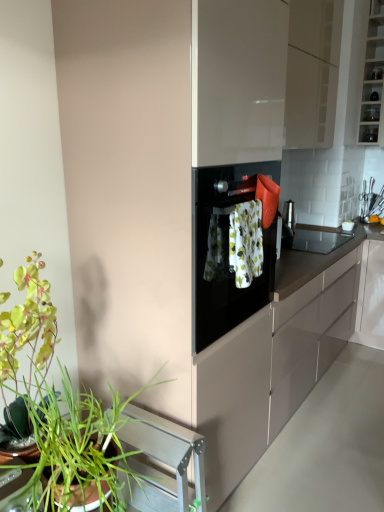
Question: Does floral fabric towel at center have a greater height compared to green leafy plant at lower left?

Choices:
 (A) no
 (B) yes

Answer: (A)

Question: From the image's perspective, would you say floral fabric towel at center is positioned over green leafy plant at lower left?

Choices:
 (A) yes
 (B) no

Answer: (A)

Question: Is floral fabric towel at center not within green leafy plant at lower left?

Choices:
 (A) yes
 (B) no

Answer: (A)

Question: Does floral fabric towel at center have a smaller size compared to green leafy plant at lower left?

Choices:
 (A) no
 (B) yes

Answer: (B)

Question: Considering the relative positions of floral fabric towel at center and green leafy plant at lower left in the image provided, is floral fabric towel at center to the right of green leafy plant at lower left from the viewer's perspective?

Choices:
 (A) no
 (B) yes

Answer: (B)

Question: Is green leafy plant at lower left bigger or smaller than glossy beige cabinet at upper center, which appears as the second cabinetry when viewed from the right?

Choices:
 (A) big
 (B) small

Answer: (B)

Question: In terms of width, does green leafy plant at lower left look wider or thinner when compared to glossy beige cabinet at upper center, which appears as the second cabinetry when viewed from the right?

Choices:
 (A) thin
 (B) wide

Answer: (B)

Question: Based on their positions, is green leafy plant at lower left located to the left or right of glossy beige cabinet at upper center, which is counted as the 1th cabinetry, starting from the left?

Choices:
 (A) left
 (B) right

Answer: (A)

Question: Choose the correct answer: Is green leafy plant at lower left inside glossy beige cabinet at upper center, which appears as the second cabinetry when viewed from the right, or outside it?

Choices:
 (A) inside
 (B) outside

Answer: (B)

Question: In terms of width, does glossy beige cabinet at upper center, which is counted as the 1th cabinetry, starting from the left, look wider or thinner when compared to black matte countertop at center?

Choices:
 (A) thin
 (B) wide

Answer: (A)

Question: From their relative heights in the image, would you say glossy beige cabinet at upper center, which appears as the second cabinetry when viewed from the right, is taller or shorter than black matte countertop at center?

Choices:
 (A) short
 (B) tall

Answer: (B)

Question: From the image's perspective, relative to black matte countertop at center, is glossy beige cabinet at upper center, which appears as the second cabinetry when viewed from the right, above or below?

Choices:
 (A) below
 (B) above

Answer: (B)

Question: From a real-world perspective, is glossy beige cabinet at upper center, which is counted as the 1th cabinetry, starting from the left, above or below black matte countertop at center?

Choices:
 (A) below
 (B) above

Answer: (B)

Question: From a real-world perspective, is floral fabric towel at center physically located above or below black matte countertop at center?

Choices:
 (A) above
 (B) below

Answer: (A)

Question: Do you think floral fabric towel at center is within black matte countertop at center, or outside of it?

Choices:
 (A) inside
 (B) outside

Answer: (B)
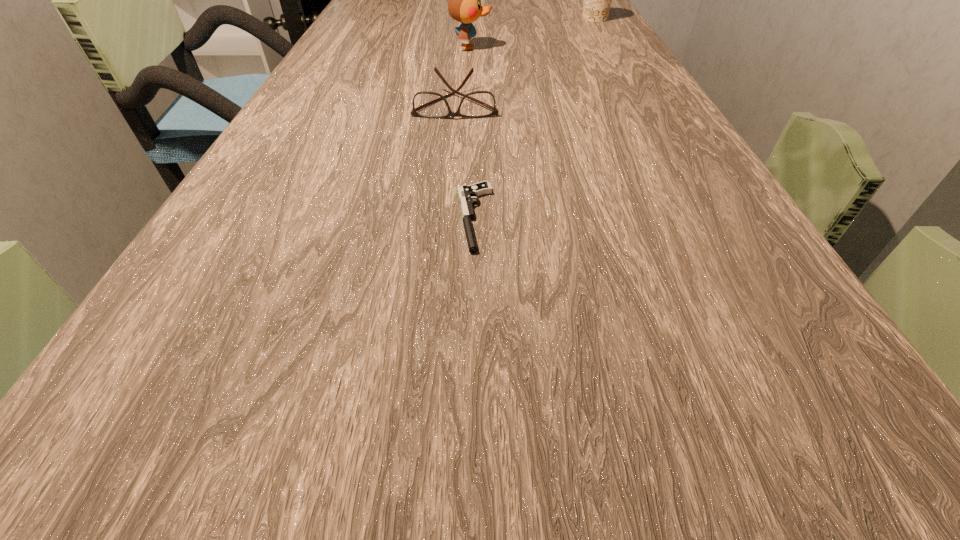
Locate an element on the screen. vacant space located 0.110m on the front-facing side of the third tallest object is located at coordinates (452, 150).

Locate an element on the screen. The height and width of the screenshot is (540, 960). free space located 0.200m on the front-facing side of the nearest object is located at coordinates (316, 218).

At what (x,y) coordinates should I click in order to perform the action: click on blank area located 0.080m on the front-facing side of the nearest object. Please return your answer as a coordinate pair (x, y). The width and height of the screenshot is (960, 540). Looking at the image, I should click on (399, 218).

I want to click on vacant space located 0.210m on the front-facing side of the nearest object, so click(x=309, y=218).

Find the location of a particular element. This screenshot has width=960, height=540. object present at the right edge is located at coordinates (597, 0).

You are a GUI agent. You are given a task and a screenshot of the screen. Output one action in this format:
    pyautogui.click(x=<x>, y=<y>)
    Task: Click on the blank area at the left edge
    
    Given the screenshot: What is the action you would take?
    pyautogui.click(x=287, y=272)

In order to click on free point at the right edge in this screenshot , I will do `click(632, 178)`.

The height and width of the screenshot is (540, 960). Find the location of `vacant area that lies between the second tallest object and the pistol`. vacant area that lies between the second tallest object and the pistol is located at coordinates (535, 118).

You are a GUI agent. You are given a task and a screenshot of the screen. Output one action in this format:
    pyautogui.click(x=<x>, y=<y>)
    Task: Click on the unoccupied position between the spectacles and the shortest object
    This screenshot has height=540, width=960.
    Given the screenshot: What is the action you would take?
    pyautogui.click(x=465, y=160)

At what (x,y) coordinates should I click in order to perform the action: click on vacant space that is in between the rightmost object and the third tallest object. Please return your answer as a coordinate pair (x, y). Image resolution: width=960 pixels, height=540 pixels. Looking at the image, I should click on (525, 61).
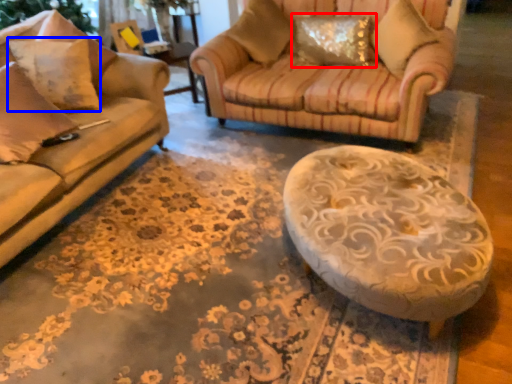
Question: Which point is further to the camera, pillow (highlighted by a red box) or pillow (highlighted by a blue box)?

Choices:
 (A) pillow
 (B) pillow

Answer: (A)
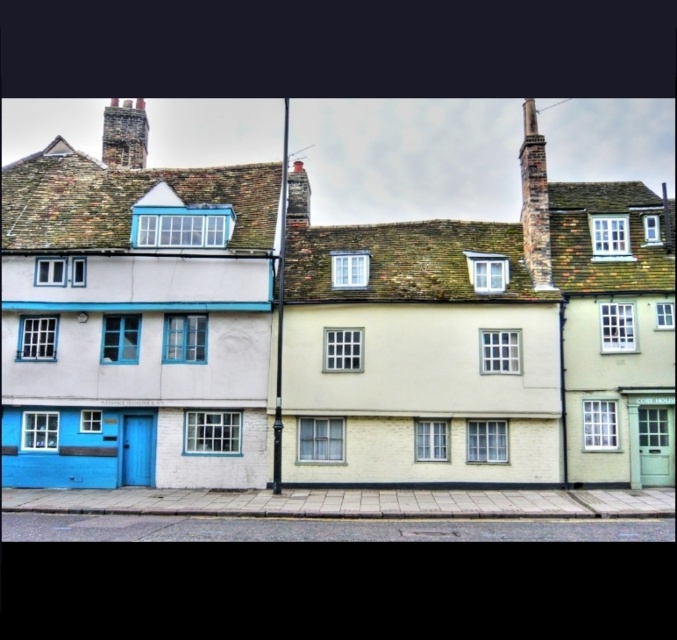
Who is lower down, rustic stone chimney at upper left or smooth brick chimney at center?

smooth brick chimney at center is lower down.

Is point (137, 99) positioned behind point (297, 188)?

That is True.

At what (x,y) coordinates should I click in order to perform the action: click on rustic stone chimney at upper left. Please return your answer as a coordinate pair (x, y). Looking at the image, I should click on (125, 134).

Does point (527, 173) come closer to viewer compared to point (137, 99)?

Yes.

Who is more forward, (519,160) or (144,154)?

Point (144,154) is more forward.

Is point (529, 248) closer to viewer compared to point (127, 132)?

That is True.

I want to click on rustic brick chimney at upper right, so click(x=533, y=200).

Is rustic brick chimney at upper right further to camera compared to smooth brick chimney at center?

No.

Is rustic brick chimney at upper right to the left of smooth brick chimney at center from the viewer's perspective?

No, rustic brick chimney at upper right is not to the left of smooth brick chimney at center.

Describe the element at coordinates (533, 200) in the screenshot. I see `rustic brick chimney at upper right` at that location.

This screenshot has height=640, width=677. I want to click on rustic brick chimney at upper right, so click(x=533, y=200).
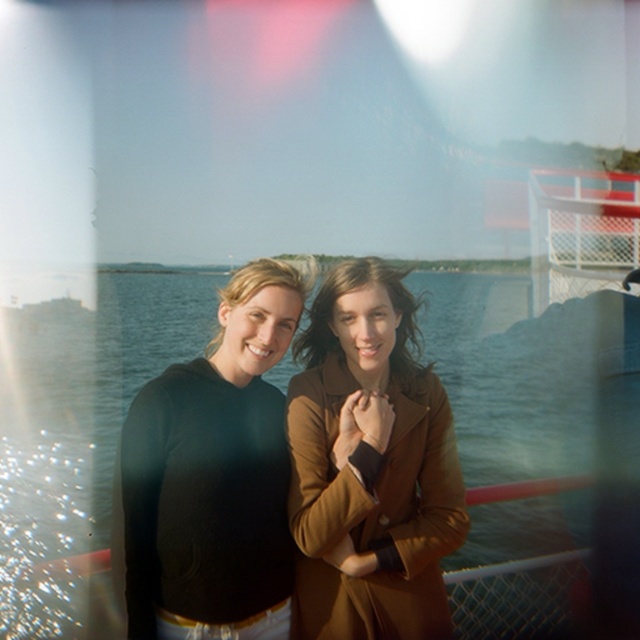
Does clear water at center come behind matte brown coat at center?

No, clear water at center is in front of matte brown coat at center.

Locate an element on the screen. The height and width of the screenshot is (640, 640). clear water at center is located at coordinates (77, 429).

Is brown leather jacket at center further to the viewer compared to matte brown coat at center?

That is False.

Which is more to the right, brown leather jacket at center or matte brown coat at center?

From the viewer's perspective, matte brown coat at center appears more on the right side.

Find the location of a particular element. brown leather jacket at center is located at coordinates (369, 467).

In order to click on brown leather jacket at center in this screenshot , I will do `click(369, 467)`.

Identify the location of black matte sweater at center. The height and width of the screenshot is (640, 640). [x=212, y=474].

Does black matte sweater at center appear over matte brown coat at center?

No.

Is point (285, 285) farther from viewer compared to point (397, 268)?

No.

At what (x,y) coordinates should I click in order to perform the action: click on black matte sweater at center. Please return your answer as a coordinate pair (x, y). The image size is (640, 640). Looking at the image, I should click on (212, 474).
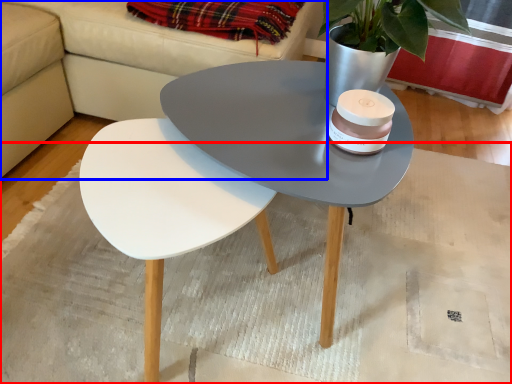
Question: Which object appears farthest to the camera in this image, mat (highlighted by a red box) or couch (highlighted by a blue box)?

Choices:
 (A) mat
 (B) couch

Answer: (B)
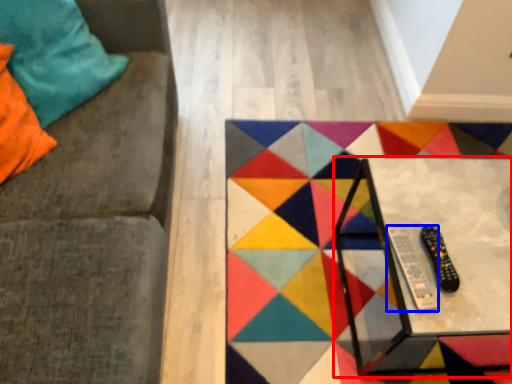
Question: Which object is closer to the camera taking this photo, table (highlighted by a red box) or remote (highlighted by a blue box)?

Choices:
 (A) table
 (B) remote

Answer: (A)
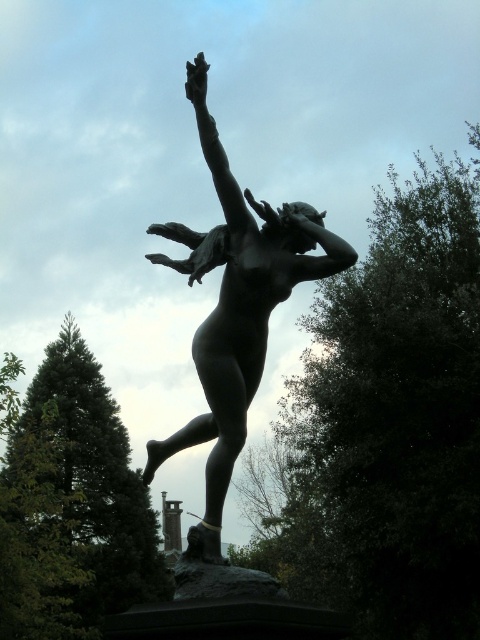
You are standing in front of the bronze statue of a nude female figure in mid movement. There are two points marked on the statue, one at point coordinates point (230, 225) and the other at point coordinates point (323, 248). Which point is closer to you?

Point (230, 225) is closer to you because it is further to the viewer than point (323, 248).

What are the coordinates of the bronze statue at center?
======
*REQUIRED WORK:* Copy every line of the items above word for word, from the first through the last. Leave the pictures out of your answer.

*RESPONSE TO THE EXERCISE:*
Question: Does floral fabric towel at center have a greater height compared to green leafy plant at lower left?

Choices:
 (A) no
 (B) yes

Answer: (A)

Question: From the image's perspective, would you say floral fabric towel at center is positioned over green leafy plant at lower left?

Choices:
 (A) yes
 (B) no

Answer: (A)

Question: Is floral fabric towel at center not within green leafy plant at lower left?

Choices:
 (A) yes
 (B) no

Answer: (A)

Question: Does floral fabric towel at center have a smaller size compared to green leafy plant at lower left?

Choices:
 (A) no
 (B) yes

Answer: (B)

Question: Considering the relative positions of floral fabric towel at center and green leafy plant at lower left in the image provided, is floral fabric towel at center to the right of green leafy plant at lower left from the viewer's perspective?

Choices:
 (A) no
 (B) yes

Answer: (B)

Question: Is green leafy plant at lower left bigger or smaller than glossy beige cabinet at upper center, which appears as the second cabinetry when viewed from the right?

Choices:
 (A) big
 (B) small

Answer: (B)

Question: In terms of width, does green leafy plant at lower left look wider or thinner when compared to glossy beige cabinet at upper center, which appears as the second cabinetry when viewed from the right?

Choices:
 (A) thin
 (B) wide

Answer: (B)

Question: Based on their positions, is green leafy plant at lower left located to the left or right of glossy beige cabinet at upper center, which is counted as the 1th cabinetry, starting from the left?

Choices:
 (A) left
 (B) right

Answer: (A)

Question: Choose the correct answer: Is green leafy plant at lower left inside glossy beige cabinet at upper center, which appears as the second cabinetry when viewed from the right, or outside it?

Choices:
 (A) inside
 (B) outside

Answer: (B)

Question: In terms of width, does glossy beige cabinet at upper center, which is counted as the 1th cabinetry, starting from the left, look wider or thinner when compared to black matte countertop at center?

Choices:
 (A) thin
 (B) wide

Answer: (A)

Question: From their relative heights in the image, would you say glossy beige cabinet at upper center, which appears as the second cabinetry when viewed from the right, is taller or shorter than black matte countertop at center?

Choices:
 (A) short
 (B) tall

Answer: (B)

Question: From the image's perspective, relative to black matte countertop at center, is glossy beige cabinet at upper center, which appears as the second cabinetry when viewed from the right, above or below?

Choices:
 (A) below
 (B) above

Answer: (B)

Question: From a real-world perspective, is glossy beige cabinet at upper center, which is counted as the 1th cabinetry, starting from the left, above or below black matte countertop at center?

Choices:
 (A) below
 (B) above

Answer: (B)

Question: From a real-world perspective, is floral fabric towel at center physically located above or below black matte countertop at center?

Choices:
 (A) above
 (B) below

Answer: (A)

Question: Do you think floral fabric towel at center is within black matte countertop at center, or outside of it?

Choices:
 (A) inside
 (B) outside

Answer: (B)
Locate an element on the screen. vacant space located 0.110m on the front-facing side of the third tallest object is located at coordinates (452, 150).

Locate an element on the screen. The height and width of the screenshot is (540, 960). free space located 0.200m on the front-facing side of the nearest object is located at coordinates (316, 218).

At what (x,y) coordinates should I click in order to perform the action: click on blank area located 0.080m on the front-facing side of the nearest object. Please return your answer as a coordinate pair (x, y). The width and height of the screenshot is (960, 540). Looking at the image, I should click on (399, 218).

I want to click on vacant space located 0.210m on the front-facing side of the nearest object, so click(x=309, y=218).

Find the location of a particular element. This screenshot has width=960, height=540. object present at the right edge is located at coordinates (597, 0).

You are a GUI agent. You are given a task and a screenshot of the screen. Output one action in this format:
    pyautogui.click(x=<x>, y=<y>)
    Task: Click on the blank area at the left edge
    
    Given the screenshot: What is the action you would take?
    pyautogui.click(x=287, y=272)

In order to click on free point at the right edge in this screenshot , I will do `click(632, 178)`.

The height and width of the screenshot is (540, 960). Find the location of `vacant area that lies between the second tallest object and the pistol`. vacant area that lies between the second tallest object and the pistol is located at coordinates (535, 118).

You are a GUI agent. You are given a task and a screenshot of the screen. Output one action in this format:
    pyautogui.click(x=<x>, y=<y>)
    Task: Click on the unoccupied position between the spectacles and the shortest object
    This screenshot has height=540, width=960.
    Given the screenshot: What is the action you would take?
    pyautogui.click(x=465, y=160)

At what (x,y) coordinates should I click in order to perform the action: click on vacant space that is in between the rightmost object and the third tallest object. Please return your answer as a coordinate pair (x, y). Image resolution: width=960 pixels, height=540 pixels. Looking at the image, I should click on (525, 61).
Question: Which point is further to the camera, pillow (highlighted by a red box) or pillow (highlighted by a blue box)?

Choices:
 (A) pillow
 (B) pillow

Answer: (A)
Who is lower down, rustic stone chimney at upper left or smooth brick chimney at center?

smooth brick chimney at center is lower down.

Is point (137, 99) positioned behind point (297, 188)?

That is True.

At what (x,y) coordinates should I click in order to perform the action: click on rustic stone chimney at upper left. Please return your answer as a coordinate pair (x, y). Looking at the image, I should click on (125, 134).

Does point (527, 173) come closer to viewer compared to point (137, 99)?

Yes.

Who is more forward, (519,160) or (144,154)?

Point (144,154) is more forward.

Is point (529, 248) closer to viewer compared to point (127, 132)?

That is True.

I want to click on rustic brick chimney at upper right, so click(x=533, y=200).

Is rustic brick chimney at upper right further to camera compared to smooth brick chimney at center?

No.

Is rustic brick chimney at upper right to the left of smooth brick chimney at center from the viewer's perspective?

No, rustic brick chimney at upper right is not to the left of smooth brick chimney at center.

Describe the element at coordinates (533, 200) in the screenshot. I see `rustic brick chimney at upper right` at that location.

This screenshot has height=640, width=677. I want to click on rustic brick chimney at upper right, so click(x=533, y=200).
Does clear water at center come behind matte brown coat at center?

No, clear water at center is in front of matte brown coat at center.

Locate an element on the screen. The height and width of the screenshot is (640, 640). clear water at center is located at coordinates (77, 429).

Is brown leather jacket at center further to the viewer compared to matte brown coat at center?

That is False.

Which is more to the right, brown leather jacket at center or matte brown coat at center?

From the viewer's perspective, matte brown coat at center appears more on the right side.

Find the location of a particular element. brown leather jacket at center is located at coordinates (369, 467).

In order to click on brown leather jacket at center in this screenshot , I will do `click(369, 467)`.

Identify the location of black matte sweater at center. The height and width of the screenshot is (640, 640). [x=212, y=474].

Does black matte sweater at center appear over matte brown coat at center?

No.

Is point (285, 285) farther from viewer compared to point (397, 268)?

No.

At what (x,y) coordinates should I click in order to perform the action: click on black matte sweater at center. Please return your answer as a coordinate pair (x, y). The image size is (640, 640). Looking at the image, I should click on (212, 474).
Question: Which object appears farthest to the camera in this image, mat (highlighted by a red box) or couch (highlighted by a blue box)?

Choices:
 (A) mat
 (B) couch

Answer: (B)
Question: Which object is closer to the camera taking this photo, table (highlighted by a red box) or remote (highlighted by a blue box)?

Choices:
 (A) table
 (B) remote

Answer: (A)
You are standing in front of the bronze statue of a nude female figure in mid movement. There are two points marked on the statue, one at point coordinates point (230, 225) and the other at point coordinates point (323, 248). Which point is closer to you?

Point (230, 225) is closer to you because it is further to the viewer than point (323, 248).

What are the coordinates of the bronze statue at center?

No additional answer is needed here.